TASK GOAL
Please repeat, from the entries that follow, the lines from the one containing "(699, 448) = (597, 227): yellow" through the one containing "(521, 146) = (475, 213): pink" exactly, adding nothing.

○ ○ ○ ○

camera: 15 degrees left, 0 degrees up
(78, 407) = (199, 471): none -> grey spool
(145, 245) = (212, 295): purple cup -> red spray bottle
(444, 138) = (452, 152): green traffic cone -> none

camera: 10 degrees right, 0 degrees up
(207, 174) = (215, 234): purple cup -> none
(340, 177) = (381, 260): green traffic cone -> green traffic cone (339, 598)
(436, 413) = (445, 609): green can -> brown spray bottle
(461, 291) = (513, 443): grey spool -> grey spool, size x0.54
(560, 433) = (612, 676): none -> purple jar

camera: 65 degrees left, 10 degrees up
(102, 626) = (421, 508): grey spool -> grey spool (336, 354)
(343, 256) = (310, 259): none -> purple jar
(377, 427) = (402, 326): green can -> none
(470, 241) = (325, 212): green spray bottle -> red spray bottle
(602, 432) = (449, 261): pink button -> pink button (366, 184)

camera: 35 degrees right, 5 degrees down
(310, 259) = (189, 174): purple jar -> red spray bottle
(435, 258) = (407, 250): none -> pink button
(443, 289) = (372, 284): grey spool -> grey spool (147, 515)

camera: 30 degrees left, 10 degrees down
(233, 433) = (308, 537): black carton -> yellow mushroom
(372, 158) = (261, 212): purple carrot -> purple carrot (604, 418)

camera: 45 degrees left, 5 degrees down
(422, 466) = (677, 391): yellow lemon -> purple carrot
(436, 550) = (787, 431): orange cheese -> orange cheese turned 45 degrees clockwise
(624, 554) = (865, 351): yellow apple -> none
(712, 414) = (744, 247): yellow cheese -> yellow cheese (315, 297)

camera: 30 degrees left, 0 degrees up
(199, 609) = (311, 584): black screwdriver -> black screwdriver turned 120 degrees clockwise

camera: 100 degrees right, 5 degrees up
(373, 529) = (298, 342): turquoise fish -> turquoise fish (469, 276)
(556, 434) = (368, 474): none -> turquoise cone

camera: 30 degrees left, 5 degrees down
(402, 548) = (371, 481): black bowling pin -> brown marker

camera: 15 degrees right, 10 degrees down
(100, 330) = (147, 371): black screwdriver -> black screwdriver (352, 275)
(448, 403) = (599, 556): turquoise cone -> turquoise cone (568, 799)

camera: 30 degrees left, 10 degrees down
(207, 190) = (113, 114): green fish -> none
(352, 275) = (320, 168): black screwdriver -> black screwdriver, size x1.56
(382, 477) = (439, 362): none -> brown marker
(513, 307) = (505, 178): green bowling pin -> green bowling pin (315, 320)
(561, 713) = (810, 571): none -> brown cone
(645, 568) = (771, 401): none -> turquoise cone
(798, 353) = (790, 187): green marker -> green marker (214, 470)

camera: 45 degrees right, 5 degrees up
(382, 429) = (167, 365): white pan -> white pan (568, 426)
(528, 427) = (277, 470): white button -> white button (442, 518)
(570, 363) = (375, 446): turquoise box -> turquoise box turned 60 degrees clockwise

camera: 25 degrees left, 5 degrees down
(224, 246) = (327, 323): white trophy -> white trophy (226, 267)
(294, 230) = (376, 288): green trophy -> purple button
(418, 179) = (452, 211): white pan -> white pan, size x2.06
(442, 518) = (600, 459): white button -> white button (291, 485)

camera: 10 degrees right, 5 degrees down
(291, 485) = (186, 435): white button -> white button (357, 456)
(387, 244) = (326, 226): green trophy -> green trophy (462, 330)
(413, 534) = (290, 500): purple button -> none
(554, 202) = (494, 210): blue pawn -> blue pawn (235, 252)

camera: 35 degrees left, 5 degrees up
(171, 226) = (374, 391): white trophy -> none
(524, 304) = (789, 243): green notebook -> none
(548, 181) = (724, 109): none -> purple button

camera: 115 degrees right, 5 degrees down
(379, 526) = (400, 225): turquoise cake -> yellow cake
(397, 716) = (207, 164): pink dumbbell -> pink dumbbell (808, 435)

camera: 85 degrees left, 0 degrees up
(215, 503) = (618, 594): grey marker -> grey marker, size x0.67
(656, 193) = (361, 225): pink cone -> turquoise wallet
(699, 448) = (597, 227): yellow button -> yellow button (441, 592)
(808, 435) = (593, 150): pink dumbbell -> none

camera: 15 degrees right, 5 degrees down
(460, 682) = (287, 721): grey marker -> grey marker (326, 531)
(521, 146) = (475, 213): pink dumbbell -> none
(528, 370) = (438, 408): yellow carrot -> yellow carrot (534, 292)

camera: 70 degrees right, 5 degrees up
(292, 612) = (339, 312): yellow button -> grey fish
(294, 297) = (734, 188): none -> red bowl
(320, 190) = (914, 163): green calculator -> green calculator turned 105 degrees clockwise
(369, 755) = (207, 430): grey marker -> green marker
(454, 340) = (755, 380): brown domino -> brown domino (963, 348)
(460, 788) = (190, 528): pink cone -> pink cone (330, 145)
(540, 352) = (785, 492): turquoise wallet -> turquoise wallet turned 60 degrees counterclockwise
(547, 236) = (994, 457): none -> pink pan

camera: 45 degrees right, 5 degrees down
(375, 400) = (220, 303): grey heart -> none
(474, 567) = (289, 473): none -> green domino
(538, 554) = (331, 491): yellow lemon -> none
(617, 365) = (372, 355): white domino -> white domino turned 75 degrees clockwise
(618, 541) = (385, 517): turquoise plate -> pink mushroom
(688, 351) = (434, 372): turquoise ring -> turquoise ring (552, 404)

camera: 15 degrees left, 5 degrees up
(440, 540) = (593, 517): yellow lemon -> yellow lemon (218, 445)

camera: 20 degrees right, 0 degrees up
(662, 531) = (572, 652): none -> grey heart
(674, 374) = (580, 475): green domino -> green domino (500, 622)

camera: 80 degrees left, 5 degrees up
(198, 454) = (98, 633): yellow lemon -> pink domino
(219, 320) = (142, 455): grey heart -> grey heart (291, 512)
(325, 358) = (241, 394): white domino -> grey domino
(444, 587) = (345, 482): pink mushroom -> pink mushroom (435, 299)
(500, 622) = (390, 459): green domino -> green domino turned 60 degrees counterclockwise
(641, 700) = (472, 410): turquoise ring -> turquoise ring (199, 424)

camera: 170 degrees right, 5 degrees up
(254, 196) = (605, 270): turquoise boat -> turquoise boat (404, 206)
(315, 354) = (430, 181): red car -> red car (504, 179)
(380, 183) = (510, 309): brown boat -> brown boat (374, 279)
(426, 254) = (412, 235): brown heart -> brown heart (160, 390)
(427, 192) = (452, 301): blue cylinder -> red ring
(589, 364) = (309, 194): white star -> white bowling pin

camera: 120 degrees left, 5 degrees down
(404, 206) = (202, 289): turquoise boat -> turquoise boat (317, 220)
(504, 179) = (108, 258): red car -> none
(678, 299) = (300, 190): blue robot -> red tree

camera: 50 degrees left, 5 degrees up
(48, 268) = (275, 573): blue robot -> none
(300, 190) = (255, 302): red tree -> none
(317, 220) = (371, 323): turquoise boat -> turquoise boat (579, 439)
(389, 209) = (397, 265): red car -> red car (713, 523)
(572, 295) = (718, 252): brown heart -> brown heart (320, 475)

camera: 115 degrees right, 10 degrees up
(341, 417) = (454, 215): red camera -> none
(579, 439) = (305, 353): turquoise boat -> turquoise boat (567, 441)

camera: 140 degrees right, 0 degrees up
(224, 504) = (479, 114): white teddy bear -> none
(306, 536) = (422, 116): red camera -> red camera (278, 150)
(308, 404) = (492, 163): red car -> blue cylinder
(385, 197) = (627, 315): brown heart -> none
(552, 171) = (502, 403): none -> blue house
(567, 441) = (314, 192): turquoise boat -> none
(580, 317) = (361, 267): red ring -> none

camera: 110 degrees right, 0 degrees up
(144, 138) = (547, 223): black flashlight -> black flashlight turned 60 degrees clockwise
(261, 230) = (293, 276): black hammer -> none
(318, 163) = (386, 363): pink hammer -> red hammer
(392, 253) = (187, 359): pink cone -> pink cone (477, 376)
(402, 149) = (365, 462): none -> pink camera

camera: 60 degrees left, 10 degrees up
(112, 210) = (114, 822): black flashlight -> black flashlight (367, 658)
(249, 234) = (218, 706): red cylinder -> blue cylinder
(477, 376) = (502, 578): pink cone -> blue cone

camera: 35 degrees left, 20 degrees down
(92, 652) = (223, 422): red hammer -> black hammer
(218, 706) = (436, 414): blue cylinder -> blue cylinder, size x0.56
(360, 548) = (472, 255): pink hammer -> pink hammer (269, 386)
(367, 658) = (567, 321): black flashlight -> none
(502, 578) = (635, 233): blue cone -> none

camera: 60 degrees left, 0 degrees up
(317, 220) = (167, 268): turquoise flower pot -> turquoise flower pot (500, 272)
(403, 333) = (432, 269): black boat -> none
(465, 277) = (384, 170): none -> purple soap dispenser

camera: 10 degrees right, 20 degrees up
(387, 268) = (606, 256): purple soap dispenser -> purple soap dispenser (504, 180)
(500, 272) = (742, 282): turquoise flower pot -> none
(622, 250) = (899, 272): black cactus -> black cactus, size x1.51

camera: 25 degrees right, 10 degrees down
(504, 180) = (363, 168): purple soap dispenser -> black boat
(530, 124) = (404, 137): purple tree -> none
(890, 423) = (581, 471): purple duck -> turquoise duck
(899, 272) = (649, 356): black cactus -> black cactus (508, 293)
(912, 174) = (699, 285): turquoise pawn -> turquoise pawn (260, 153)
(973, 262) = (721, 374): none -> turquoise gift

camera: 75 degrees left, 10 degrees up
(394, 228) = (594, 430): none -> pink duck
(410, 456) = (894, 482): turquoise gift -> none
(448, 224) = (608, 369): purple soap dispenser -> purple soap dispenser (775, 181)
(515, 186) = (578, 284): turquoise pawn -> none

○ ○ ○ ○

TASK SOLUTION
(699, 448) = (597, 227): yellow button -> yellow button (441, 592)
(808, 435) = (593, 150): pink dumbbell -> none

camera: 15 degrees right, 5 degrees down
(460, 682) = (287, 721): grey marker -> grey marker (326, 531)
(521, 146) = (475, 213): pink dumbbell -> none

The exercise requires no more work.